- **Recorded information**

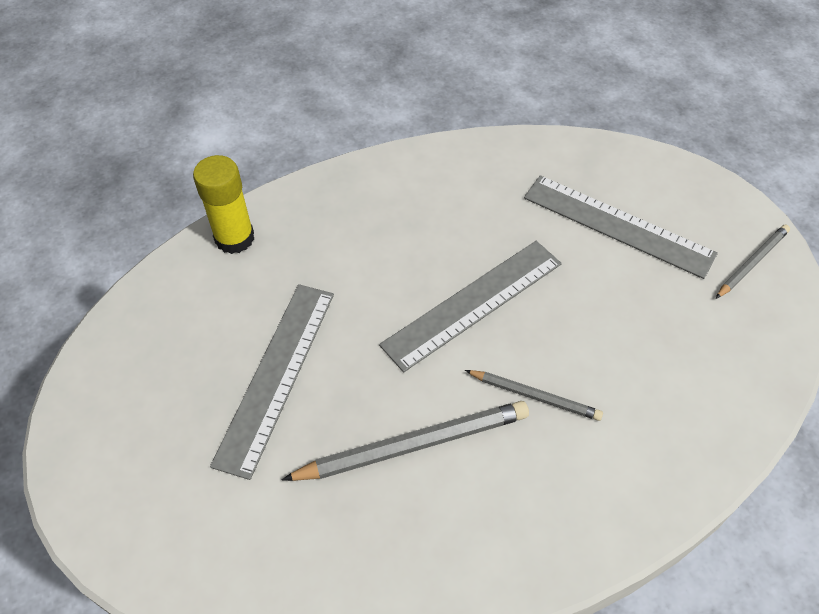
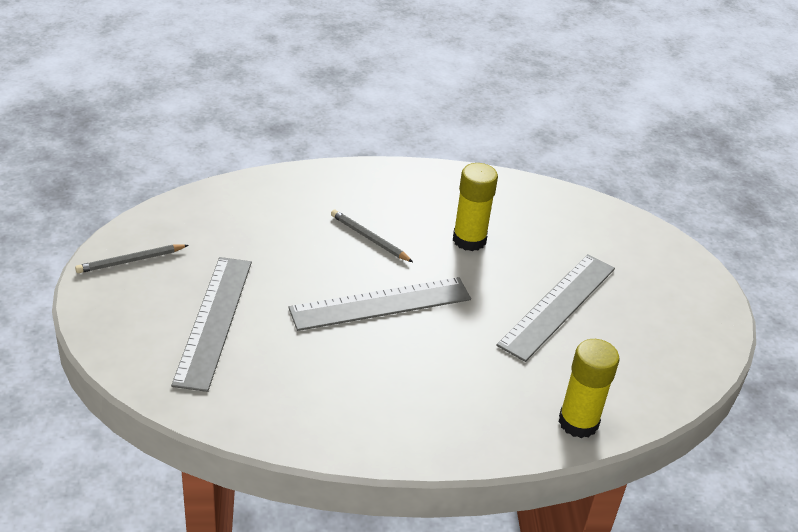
camera: 165 degrees left, 15 degrees down
(413, 445) = (469, 240): grey pencil -> yellow glue stick
(617, 225) = (213, 321): grey ruler -> grey ruler turned 45 degrees clockwise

- **Task to carry out**
Of all the lines above, tally those with the word "grey". Write the total only.

- **Answer to the exercise**
2